- _AIM OF THE EXERCISE_
Whenever a line in the entries below contains "pink", copy that line.

- _INFORMATION GIVEN_

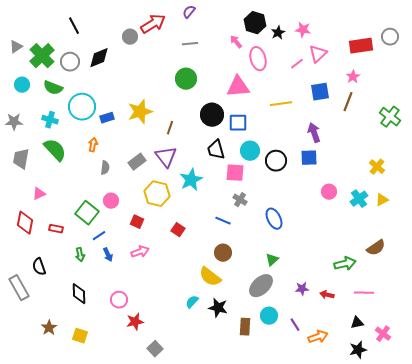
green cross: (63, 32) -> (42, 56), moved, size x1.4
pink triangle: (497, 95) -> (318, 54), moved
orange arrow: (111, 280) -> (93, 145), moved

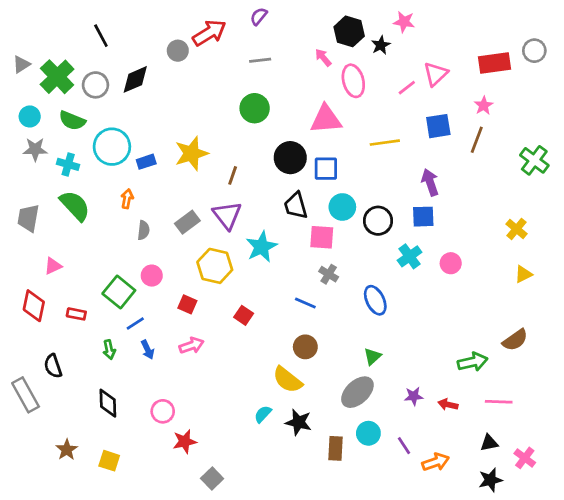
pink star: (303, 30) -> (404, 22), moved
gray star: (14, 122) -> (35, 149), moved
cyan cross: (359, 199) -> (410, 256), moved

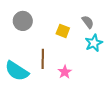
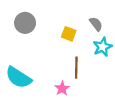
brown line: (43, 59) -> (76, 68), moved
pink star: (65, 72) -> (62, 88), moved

* * *

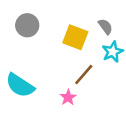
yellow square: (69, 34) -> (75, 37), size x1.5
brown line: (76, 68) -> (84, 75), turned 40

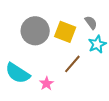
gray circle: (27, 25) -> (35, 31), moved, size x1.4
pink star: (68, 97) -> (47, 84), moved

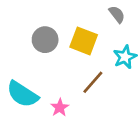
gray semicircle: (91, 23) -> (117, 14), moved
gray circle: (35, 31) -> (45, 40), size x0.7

- _SOLUTION FOR THIS TASK_
pink triangle: (497, 95) -> (318, 54), moved
pink star: (303, 30) -> (404, 22), moved
pink star: (65, 72) -> (62, 88), moved
pink star: (68, 97) -> (47, 84), moved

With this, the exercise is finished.